• What you need to do
Find the lines below in which the string "diode" occurs. Copy each one.
Task input START
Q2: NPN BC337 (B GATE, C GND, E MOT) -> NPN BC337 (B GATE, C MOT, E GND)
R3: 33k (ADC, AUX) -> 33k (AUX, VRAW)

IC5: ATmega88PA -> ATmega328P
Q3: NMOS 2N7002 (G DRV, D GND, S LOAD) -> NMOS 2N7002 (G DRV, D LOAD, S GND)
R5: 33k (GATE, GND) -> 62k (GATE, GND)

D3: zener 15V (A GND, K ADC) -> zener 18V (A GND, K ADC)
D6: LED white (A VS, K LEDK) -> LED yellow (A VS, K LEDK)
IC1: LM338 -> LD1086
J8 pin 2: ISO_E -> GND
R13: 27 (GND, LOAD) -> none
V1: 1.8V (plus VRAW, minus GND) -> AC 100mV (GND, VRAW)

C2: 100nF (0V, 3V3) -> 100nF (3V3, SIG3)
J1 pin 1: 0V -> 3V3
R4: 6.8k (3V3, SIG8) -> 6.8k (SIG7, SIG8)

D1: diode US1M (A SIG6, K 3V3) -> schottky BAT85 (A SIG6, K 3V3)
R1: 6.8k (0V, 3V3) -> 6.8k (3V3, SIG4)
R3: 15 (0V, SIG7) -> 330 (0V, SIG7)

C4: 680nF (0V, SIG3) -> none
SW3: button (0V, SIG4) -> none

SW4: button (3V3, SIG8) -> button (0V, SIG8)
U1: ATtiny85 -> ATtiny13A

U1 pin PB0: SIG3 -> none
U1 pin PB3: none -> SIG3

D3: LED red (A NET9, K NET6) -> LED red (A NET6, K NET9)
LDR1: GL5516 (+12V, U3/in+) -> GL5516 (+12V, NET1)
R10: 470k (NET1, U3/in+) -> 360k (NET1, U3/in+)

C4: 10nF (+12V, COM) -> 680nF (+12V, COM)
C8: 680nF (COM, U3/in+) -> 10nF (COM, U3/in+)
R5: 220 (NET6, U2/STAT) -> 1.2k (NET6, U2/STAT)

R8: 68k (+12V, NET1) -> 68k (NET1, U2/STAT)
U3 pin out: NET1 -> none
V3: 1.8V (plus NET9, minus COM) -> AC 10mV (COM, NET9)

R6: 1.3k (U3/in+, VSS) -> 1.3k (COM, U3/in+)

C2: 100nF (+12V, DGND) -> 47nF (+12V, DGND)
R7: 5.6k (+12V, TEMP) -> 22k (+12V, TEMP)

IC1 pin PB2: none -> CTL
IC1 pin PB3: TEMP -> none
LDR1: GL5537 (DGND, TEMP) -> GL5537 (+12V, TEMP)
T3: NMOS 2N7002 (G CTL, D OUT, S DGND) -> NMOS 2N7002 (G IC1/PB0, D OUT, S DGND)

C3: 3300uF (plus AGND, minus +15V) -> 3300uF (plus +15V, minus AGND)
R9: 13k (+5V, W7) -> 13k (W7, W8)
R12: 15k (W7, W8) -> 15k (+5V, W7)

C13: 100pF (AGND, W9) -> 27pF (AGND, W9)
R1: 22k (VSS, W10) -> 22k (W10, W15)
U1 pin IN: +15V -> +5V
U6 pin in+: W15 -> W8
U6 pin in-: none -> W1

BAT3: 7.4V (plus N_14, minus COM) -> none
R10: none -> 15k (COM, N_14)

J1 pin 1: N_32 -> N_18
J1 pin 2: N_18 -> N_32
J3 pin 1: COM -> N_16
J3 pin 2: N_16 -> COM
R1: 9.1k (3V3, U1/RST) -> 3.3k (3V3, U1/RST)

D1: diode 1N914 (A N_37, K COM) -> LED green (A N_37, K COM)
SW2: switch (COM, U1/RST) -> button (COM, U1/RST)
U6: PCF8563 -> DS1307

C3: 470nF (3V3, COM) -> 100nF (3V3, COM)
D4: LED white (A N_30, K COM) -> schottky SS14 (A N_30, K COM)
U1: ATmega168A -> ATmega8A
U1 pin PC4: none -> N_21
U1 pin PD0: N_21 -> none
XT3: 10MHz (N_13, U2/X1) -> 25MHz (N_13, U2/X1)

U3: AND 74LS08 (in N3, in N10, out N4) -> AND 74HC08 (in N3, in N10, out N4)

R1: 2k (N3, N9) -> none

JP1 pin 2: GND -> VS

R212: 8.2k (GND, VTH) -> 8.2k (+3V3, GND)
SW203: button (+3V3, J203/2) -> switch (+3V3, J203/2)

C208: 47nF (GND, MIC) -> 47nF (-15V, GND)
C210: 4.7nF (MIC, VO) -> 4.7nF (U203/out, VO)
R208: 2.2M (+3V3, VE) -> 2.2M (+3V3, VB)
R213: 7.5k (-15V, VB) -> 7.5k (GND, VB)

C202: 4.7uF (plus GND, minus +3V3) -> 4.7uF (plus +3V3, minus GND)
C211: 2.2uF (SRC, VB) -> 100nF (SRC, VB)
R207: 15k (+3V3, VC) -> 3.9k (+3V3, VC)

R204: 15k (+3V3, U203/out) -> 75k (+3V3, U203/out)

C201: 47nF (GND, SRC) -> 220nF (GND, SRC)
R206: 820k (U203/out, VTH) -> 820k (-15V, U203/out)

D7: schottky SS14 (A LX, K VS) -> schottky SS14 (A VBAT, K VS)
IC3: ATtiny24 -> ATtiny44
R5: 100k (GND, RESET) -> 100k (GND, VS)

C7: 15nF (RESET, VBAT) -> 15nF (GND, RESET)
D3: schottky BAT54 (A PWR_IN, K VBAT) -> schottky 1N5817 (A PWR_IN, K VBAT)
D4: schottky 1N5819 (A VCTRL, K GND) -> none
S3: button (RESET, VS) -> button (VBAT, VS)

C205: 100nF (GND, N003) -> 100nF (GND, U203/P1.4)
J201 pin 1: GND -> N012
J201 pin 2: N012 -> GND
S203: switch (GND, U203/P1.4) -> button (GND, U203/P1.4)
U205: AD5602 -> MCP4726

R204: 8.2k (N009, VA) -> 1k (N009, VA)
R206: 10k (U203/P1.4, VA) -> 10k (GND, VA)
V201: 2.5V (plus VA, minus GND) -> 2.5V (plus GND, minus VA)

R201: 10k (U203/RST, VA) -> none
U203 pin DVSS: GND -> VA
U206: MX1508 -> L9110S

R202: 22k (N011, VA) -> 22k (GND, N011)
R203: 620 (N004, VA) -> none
Task input END
• Answer for the task
D1: diode US1M (A SIG6, K 3V3) -> schottky BAT85 (A SIG6, K 3V3)
D1: diode 1N914 (A N_37, K COM) -> LED green (A N_37, K COM)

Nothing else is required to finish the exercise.